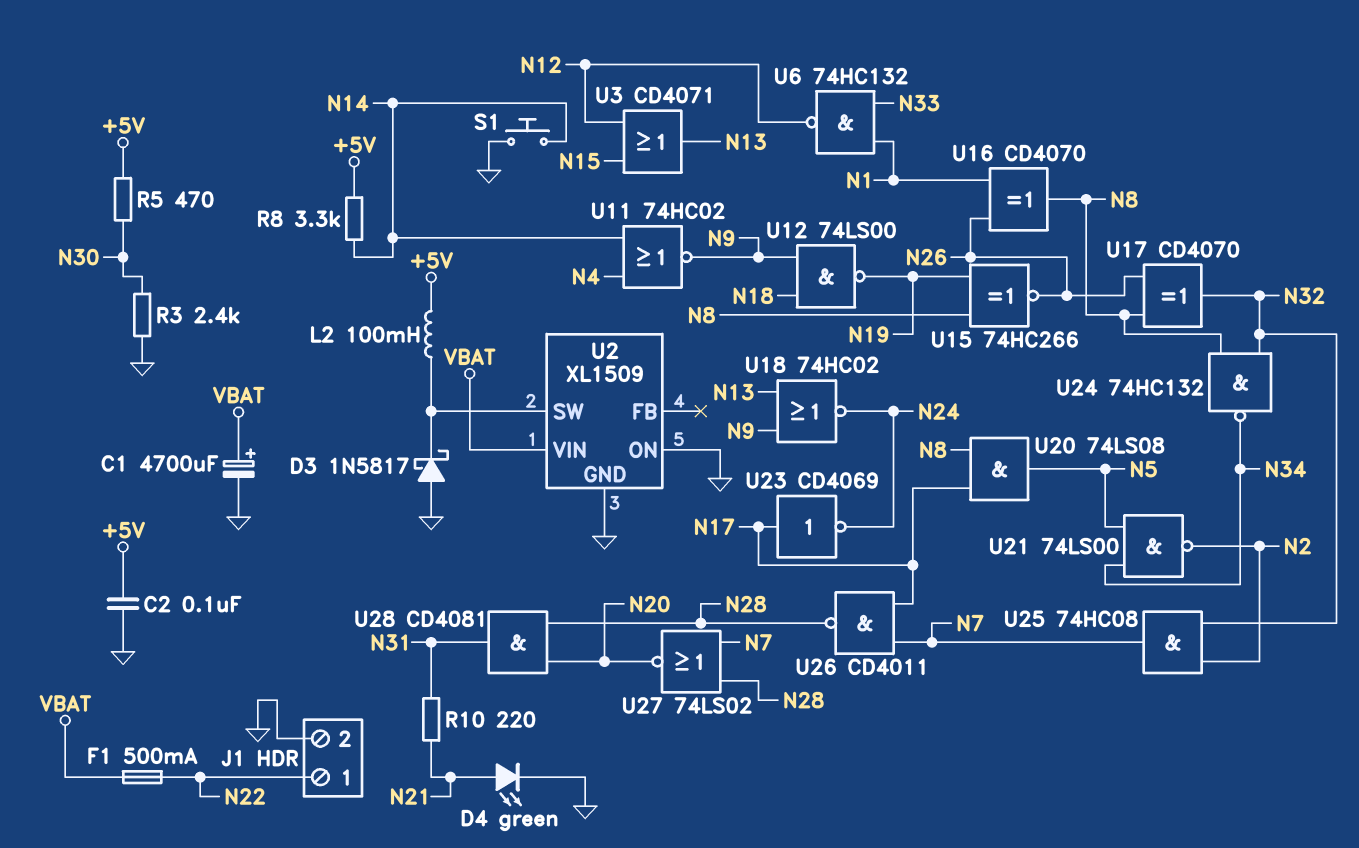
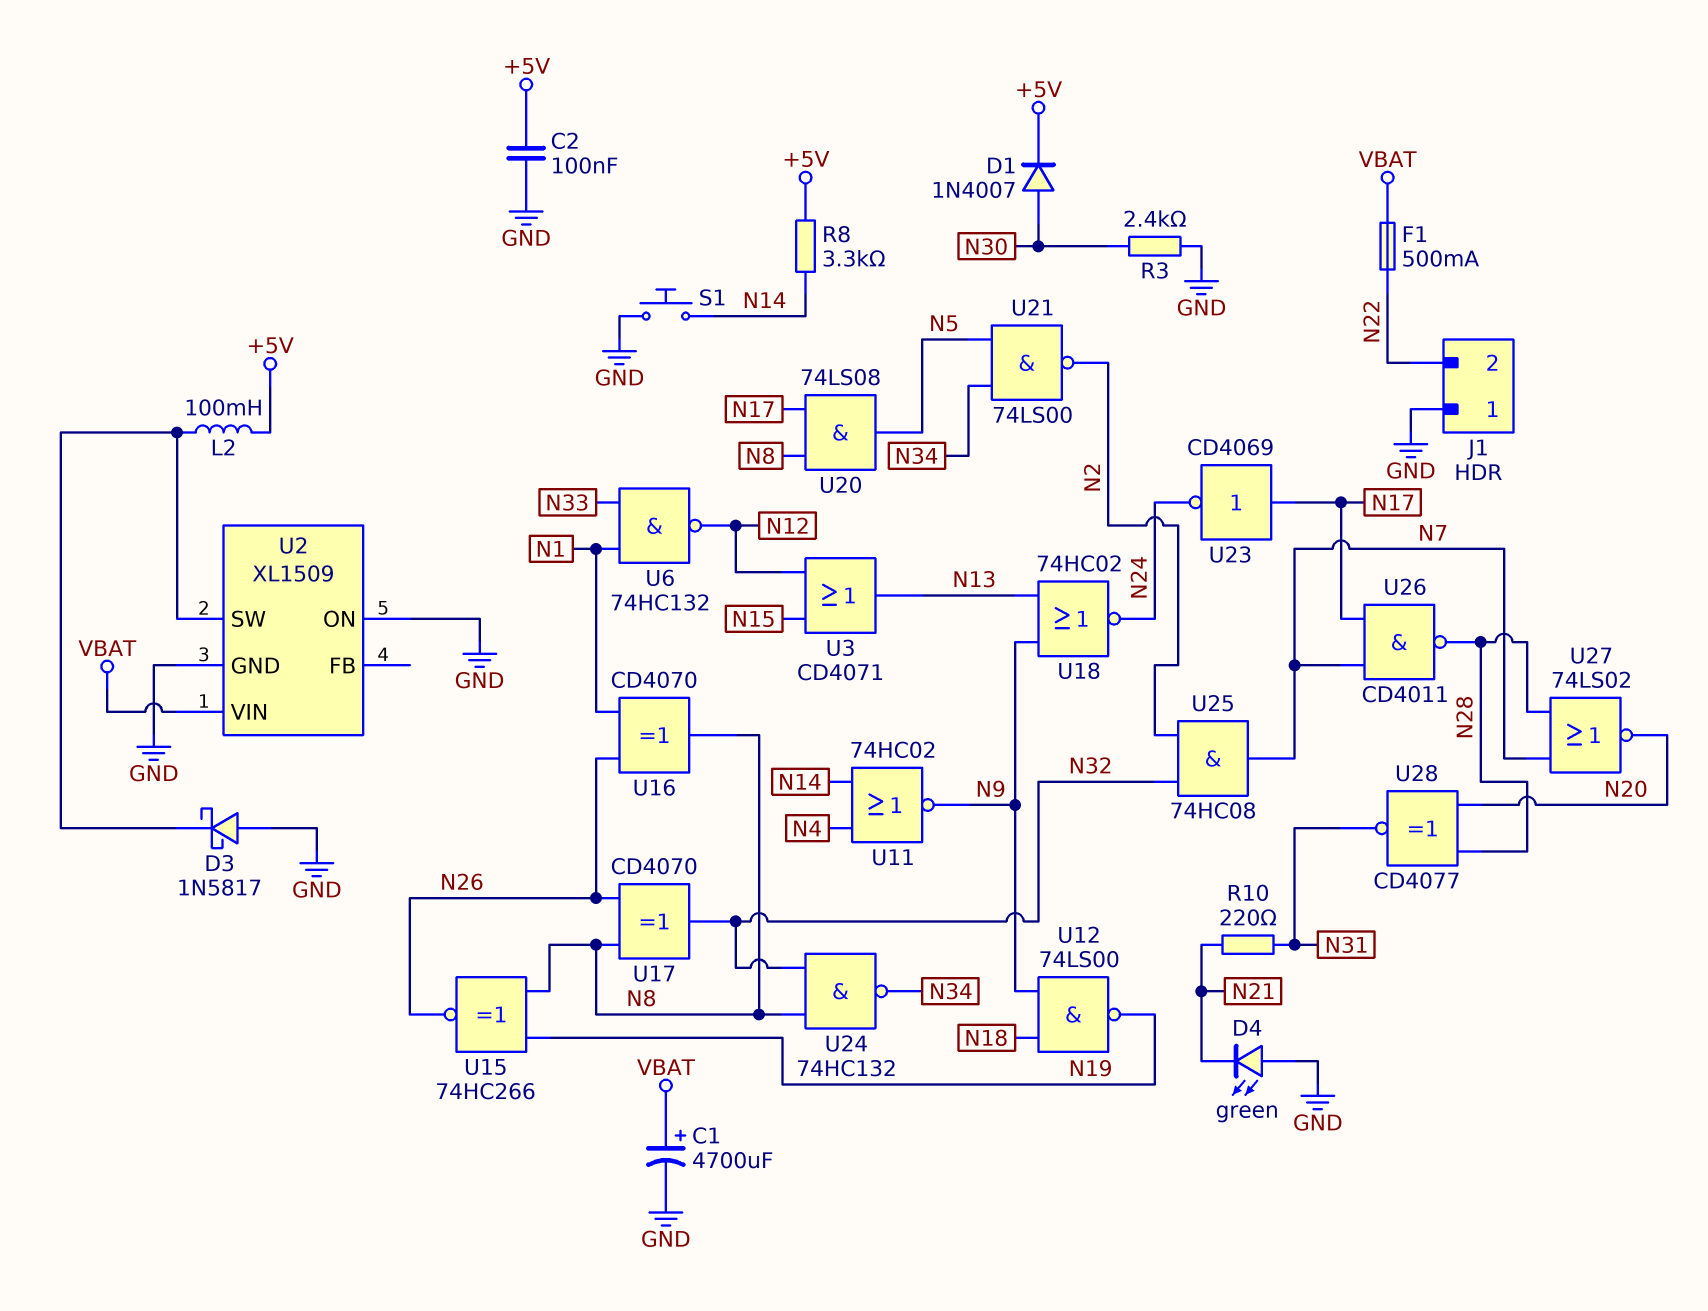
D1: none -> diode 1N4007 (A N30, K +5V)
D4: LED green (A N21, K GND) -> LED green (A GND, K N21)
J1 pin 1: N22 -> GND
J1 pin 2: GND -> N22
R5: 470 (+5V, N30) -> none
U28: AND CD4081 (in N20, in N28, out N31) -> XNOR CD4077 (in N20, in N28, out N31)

- [REQUIRED WORK]: Print every entry exactly; omit the pictures.

- [TASK ANSWER]:
D1: none -> diode 1N4007 (A N30, K +5V)
D4: LED green (A N21, K GND) -> LED green (A GND, K N21)
J1 pin 1: N22 -> GND
J1 pin 2: GND -> N22
R5: 470 (+5V, N30) -> none
U28: AND CD4081 (in N20, in N28, out N31) -> XNOR CD4077 (in N20, in N28, out N31)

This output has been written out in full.